[Version comparison data]
########

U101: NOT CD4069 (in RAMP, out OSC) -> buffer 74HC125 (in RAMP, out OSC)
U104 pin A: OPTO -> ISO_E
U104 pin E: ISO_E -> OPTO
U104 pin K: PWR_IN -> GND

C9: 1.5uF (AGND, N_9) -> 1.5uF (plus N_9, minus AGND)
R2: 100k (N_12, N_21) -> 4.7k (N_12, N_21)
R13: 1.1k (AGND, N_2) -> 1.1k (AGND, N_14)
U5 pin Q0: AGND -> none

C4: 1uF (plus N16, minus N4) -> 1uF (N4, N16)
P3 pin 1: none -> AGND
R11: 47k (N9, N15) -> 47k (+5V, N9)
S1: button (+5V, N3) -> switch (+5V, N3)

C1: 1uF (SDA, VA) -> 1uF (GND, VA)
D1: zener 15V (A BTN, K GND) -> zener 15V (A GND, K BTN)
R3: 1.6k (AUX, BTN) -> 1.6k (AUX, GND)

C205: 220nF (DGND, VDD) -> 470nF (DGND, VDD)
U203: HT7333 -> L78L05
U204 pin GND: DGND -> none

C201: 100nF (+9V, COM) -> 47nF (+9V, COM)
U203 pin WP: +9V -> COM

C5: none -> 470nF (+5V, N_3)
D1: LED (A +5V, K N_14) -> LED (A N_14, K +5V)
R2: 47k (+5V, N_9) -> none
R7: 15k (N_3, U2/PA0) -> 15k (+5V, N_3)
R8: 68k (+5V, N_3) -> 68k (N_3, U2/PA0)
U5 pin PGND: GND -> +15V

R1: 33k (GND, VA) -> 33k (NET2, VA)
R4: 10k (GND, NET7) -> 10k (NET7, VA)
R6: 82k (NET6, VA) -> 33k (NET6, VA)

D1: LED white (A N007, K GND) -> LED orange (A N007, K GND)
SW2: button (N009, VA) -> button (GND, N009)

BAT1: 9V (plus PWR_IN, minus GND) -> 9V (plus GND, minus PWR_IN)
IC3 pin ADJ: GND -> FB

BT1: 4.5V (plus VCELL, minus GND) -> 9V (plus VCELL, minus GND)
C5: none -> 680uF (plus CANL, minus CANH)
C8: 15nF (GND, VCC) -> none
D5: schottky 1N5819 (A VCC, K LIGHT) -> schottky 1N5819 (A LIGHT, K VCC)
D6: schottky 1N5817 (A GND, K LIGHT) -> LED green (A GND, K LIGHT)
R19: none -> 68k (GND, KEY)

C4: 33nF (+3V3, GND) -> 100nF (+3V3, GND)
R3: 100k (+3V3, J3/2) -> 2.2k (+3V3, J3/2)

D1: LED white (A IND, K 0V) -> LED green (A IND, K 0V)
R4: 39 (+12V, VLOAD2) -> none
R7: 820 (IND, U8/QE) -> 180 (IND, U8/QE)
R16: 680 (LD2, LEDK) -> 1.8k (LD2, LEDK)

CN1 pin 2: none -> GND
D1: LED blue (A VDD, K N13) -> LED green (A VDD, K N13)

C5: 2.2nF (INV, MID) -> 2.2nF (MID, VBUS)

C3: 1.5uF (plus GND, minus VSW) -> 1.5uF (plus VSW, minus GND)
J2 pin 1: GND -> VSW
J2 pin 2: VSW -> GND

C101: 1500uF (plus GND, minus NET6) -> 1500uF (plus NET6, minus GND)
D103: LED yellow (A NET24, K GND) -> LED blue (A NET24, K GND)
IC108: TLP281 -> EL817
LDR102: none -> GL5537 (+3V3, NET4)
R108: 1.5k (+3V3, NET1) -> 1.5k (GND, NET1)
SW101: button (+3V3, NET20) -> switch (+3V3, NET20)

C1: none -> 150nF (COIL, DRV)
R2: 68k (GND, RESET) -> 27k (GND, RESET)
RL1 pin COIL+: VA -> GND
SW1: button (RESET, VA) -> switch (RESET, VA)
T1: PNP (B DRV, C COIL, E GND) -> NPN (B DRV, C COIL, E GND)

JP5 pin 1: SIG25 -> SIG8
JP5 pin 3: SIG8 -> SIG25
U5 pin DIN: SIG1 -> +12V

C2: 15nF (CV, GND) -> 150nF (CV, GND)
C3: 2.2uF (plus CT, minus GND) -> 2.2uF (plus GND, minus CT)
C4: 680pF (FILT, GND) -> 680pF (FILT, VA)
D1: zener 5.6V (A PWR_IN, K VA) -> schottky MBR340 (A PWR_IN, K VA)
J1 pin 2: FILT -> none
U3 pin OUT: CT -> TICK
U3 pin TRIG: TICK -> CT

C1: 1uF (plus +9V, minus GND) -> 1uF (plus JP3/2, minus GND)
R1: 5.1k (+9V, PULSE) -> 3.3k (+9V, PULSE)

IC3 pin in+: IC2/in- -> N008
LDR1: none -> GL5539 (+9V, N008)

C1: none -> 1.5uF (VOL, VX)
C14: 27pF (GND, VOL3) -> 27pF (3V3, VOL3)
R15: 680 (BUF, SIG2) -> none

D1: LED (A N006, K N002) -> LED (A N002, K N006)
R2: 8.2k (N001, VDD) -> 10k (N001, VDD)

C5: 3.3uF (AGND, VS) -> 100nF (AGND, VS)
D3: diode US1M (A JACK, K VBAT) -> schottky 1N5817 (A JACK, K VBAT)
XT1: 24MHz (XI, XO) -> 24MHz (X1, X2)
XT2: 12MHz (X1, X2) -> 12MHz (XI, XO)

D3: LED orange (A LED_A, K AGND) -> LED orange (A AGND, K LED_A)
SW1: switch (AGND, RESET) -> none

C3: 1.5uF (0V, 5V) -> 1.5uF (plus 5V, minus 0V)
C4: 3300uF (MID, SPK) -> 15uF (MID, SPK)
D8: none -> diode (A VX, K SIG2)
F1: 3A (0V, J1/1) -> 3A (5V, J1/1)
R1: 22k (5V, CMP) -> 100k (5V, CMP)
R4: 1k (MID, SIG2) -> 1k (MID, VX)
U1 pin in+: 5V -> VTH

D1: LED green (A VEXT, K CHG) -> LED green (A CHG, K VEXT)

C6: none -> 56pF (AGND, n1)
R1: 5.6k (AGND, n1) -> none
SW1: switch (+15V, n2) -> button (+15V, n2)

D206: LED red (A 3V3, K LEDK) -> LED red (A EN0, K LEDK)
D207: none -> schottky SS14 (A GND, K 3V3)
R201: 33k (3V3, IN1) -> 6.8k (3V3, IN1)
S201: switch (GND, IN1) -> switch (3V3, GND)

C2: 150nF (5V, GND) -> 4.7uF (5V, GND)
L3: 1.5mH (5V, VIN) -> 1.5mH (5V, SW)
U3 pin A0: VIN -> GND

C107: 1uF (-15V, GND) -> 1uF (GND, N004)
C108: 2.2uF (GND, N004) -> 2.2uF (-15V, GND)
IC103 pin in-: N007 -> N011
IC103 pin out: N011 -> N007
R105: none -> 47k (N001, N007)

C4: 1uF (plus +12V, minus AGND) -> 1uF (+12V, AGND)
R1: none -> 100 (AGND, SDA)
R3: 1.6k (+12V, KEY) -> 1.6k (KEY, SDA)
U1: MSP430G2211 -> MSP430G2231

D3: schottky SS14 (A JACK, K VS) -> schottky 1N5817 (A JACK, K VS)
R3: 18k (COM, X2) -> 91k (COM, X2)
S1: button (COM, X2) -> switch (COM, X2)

########

▸ Problem requirements:
Word for word, give the records again.

▸ Exercise response:
U101: NOT CD4069 (in RAMP, out OSC) -> buffer 74HC125 (in RAMP, out OSC)
U104 pin A: OPTO -> ISO_E
U104 pin E: ISO_E -> OPTO
U104 pin K: PWR_IN -> GND

C9: 1.5uF (AGND, N_9) -> 1.5uF (plus N_9, minus AGND)
R2: 100k (N_12, N_21) -> 4.7k (N_12, N_21)
R13: 1.1k (AGND, N_2) -> 1.1k (AGND, N_14)
U5 pin Q0: AGND -> none

C4: 1uF (plus N16, minus N4) -> 1uF (N4, N16)
P3 pin 1: none -> AGND
R11: 47k (N9, N15) -> 47k (+5V, N9)
S1: button (+5V, N3) -> switch (+5V, N3)

C1: 1uF (SDA, VA) -> 1uF (GND, VA)
D1: zener 15V (A BTN, K GND) -> zener 15V (A GND, K BTN)
R3: 1.6k (AUX, BTN) -> 1.6k (AUX, GND)

C205: 220nF (DGND, VDD) -> 470nF (DGND, VDD)
U203: HT7333 -> L78L05
U204 pin GND: DGND -> none

C201: 100nF (+9V, COM) -> 47nF (+9V, COM)
U203 pin WP: +9V -> COM

C5: none -> 470nF (+5V, N_3)
D1: LED (A +5V, K N_14) -> LED (A N_14, K +5V)
R2: 47k (+5V, N_9) -> none
R7: 15k (N_3, U2/PA0) -> 15k (+5V, N_3)
R8: 68k (+5V, N_3) -> 68k (N_3, U2/PA0)
U5 pin PGND: GND -> +15V

R1: 33k (GND, VA) -> 33k (NET2, VA)
R4: 10k (GND, NET7) -> 10k (NET7, VA)
R6: 82k (NET6, VA) -> 33k (NET6, VA)

D1: LED white (A N007, K GND) -> LED orange (A N007, K GND)
SW2: button (N009, VA) -> button (GND, N009)

BAT1: 9V (plus PWR_IN, minus GND) -> 9V (plus GND, minus PWR_IN)
IC3 pin ADJ: GND -> FB

BT1: 4.5V (plus VCELL, minus GND) -> 9V (plus VCELL, minus GND)
C5: none -> 680uF (plus CANL, minus CANH)
C8: 15nF (GND, VCC) -> none
D5: schottky 1N5819 (A VCC, K LIGHT) -> schottky 1N5819 (A LIGHT, K VCC)
D6: schottky 1N5817 (A GND, K LIGHT) -> LED green (A GND, K LIGHT)
R19: none -> 68k (GND, KEY)

C4: 33nF (+3V3, GND) -> 100nF (+3V3, GND)
R3: 100k (+3V3, J3/2) -> 2.2k (+3V3, J3/2)

D1: LED white (A IND, K 0V) -> LED green (A IND, K 0V)
R4: 39 (+12V, VLOAD2) -> none
R7: 820 (IND, U8/QE) -> 180 (IND, U8/QE)
R16: 680 (LD2, LEDK) -> 1.8k (LD2, LEDK)

CN1 pin 2: none -> GND
D1: LED blue (A VDD, K N13) -> LED green (A VDD, K N13)

C5: 2.2nF (INV, MID) -> 2.2nF (MID, VBUS)

C3: 1.5uF (plus GND, minus VSW) -> 1.5uF (plus VSW, minus GND)
J2 pin 1: GND -> VSW
J2 pin 2: VSW -> GND

C101: 1500uF (plus GND, minus NET6) -> 1500uF (plus NET6, minus GND)
D103: LED yellow (A NET24, K GND) -> LED blue (A NET24, K GND)
IC108: TLP281 -> EL817
LDR102: none -> GL5537 (+3V3, NET4)
R108: 1.5k (+3V3, NET1) -> 1.5k (GND, NET1)
SW101: button (+3V3, NET20) -> switch (+3V3, NET20)

C1: none -> 150nF (COIL, DRV)
R2: 68k (GND, RESET) -> 27k (GND, RESET)
RL1 pin COIL+: VA -> GND
SW1: button (RESET, VA) -> switch (RESET, VA)
T1: PNP (B DRV, C COIL, E GND) -> NPN (B DRV, C COIL, E GND)

JP5 pin 1: SIG25 -> SIG8
JP5 pin 3: SIG8 -> SIG25
U5 pin DIN: SIG1 -> +12V

C2: 15nF (CV, GND) -> 150nF (CV, GND)
C3: 2.2uF (plus CT, minus GND) -> 2.2uF (plus GND, minus CT)
C4: 680pF (FILT, GND) -> 680pF (FILT, VA)
D1: zener 5.6V (A PWR_IN, K VA) -> schottky MBR340 (A PWR_IN, K VA)
J1 pin 2: FILT -> none
U3 pin OUT: CT -> TICK
U3 pin TRIG: TICK -> CT

C1: 1uF (plus +9V, minus GND) -> 1uF (plus JP3/2, minus GND)
R1: 5.1k (+9V, PULSE) -> 3.3k (+9V, PULSE)

IC3 pin in+: IC2/in- -> N008
LDR1: none -> GL5539 (+9V, N008)

C1: none -> 1.5uF (VOL, VX)
C14: 27pF (GND, VOL3) -> 27pF (3V3, VOL3)
R15: 680 (BUF, SIG2) -> none

D1: LED (A N006, K N002) -> LED (A N002, K N006)
R2: 8.2k (N001, VDD) -> 10k (N001, VDD)

C5: 3.3uF (AGND, VS) -> 100nF (AGND, VS)
D3: diode US1M (A JACK, K VBAT) -> schottky 1N5817 (A JACK, K VBAT)
XT1: 24MHz (XI, XO) -> 24MHz (X1, X2)
XT2: 12MHz (X1, X2) -> 12MHz (XI, XO)

D3: LED orange (A LED_A, K AGND) -> LED orange (A AGND, K LED_A)
SW1: switch (AGND, RESET) -> none

C3: 1.5uF (0V, 5V) -> 1.5uF (plus 5V, minus 0V)
C4: 3300uF (MID, SPK) -> 15uF (MID, SPK)
D8: none -> diode (A VX, K SIG2)
F1: 3A (0V, J1/1) -> 3A (5V, J1/1)
R1: 22k (5V, CMP) -> 100k (5V, CMP)
R4: 1k (MID, SIG2) -> 1k (MID, VX)
U1 pin in+: 5V -> VTH

D1: LED green (A VEXT, K CHG) -> LED green (A CHG, K VEXT)

C6: none -> 56pF (AGND, n1)
R1: 5.6k (AGND, n1) -> none
SW1: switch (+15V, n2) -> button (+15V, n2)

D206: LED red (A 3V3, K LEDK) -> LED red (A EN0, K LEDK)
D207: none -> schottky SS14 (A GND, K 3V3)
R201: 33k (3V3, IN1) -> 6.8k (3V3, IN1)
S201: switch (GND, IN1) -> switch (3V3, GND)

C2: 150nF (5V, GND) -> 4.7uF (5V, GND)
L3: 1.5mH (5V, VIN) -> 1.5mH (5V, SW)
U3 pin A0: VIN -> GND

C107: 1uF (-15V, GND) -> 1uF (GND, N004)
C108: 2.2uF (GND, N004) -> 2.2uF (-15V, GND)
IC103 pin in-: N007 -> N011
IC103 pin out: N011 -> N007
R105: none -> 47k (N001, N007)

C4: 1uF (plus +12V, minus AGND) -> 1uF (+12V, AGND)
R1: none -> 100 (AGND, SDA)
R3: 1.6k (+12V, KEY) -> 1.6k (KEY, SDA)
U1: MSP430G2211 -> MSP430G2231

D3: schottky SS14 (A JACK, K VS) -> schottky 1N5817 (A JACK, K VS)
R3: 18k (COM, X2) -> 91k (COM, X2)
S1: button (COM, X2) -> switch (COM, X2)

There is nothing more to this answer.